_TASK TO CARRY OUT_
Go to the line containing "Elin's Songs: [1001,324,1177,481]" in the listing below and retype it and every later line exactly, down to the last.

_DATA FOR THIS TASK_
################

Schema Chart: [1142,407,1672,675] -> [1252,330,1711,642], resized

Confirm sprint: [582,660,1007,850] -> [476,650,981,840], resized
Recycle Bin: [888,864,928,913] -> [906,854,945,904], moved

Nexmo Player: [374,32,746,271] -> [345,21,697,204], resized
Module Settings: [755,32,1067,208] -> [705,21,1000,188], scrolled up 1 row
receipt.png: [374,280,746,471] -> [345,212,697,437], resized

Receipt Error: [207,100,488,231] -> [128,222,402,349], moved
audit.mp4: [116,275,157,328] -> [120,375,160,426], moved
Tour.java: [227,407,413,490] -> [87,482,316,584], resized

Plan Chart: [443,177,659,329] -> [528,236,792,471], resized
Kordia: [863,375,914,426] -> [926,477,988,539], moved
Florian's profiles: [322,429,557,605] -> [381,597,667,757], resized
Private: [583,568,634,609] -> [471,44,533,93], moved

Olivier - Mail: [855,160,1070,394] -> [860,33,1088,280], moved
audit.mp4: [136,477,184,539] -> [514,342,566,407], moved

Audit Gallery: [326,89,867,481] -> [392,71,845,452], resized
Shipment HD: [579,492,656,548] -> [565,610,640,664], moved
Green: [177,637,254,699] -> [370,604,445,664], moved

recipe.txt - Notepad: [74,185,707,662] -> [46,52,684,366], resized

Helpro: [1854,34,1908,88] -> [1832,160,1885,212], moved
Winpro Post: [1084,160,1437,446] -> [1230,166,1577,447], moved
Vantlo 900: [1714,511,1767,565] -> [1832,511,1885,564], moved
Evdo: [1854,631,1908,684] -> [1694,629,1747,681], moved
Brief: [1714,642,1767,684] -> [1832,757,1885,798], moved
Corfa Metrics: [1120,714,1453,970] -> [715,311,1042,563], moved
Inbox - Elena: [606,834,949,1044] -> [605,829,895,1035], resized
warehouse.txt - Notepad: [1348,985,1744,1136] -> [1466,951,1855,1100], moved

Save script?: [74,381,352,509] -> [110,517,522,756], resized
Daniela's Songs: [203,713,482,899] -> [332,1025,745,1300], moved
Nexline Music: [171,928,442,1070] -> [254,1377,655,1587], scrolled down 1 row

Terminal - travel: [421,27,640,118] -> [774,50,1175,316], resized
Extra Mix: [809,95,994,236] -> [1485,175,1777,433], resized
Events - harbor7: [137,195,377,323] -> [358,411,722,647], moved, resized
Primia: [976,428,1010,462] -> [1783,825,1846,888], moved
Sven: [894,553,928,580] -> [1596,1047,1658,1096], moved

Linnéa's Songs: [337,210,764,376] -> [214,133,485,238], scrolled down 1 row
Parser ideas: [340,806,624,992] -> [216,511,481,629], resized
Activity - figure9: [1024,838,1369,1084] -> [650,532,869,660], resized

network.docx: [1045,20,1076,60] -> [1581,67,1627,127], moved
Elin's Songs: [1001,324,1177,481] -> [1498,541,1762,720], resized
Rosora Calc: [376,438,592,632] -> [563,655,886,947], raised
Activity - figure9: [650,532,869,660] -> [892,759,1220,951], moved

################

_TASK RESULT_
Elin's Songs: [1001,324,1177,481] -> [1498,541,1762,720], resized
Rosora Calc: [376,438,592,632] -> [563,655,886,947], raised
Activity - figure9: [650,532,869,660] -> [892,759,1220,951], moved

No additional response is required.